Aim of the task.
Reproduce each line of the following material exactly, omitting the images.

(The data Opens)

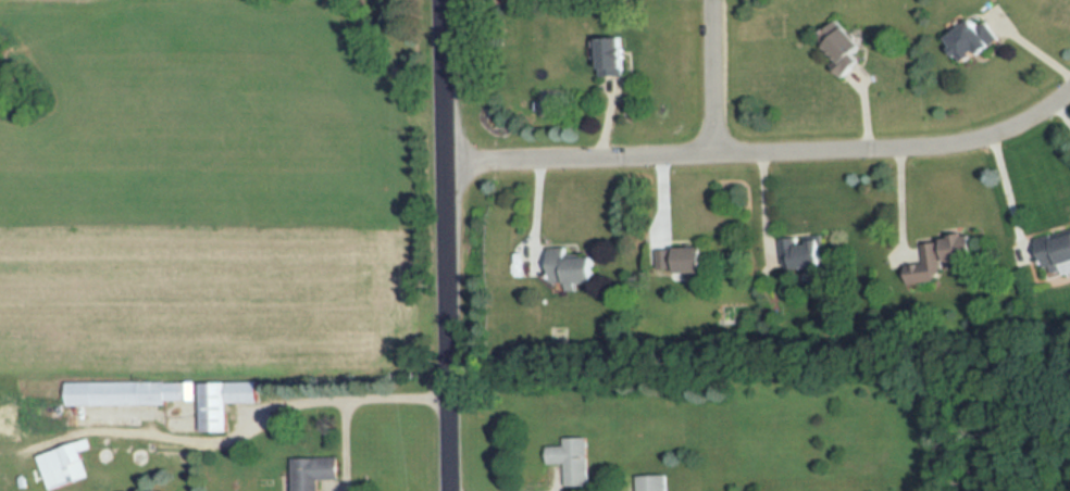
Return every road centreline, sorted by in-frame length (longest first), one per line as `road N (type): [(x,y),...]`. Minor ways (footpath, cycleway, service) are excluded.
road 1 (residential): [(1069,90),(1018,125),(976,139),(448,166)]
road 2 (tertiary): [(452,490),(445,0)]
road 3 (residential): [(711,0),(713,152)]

(The data Closes)

Reply.
Return every road centreline, sorted by in-frame length (longest first), one per line as `road N (type): [(x,y),...]`. Minor ways (footpath, cycleway, service) are excluded.
road 1 (residential): [(1069,90),(1018,125),(976,139),(448,166)]
road 2 (tertiary): [(452,490),(445,0)]
road 3 (residential): [(711,0),(713,152)]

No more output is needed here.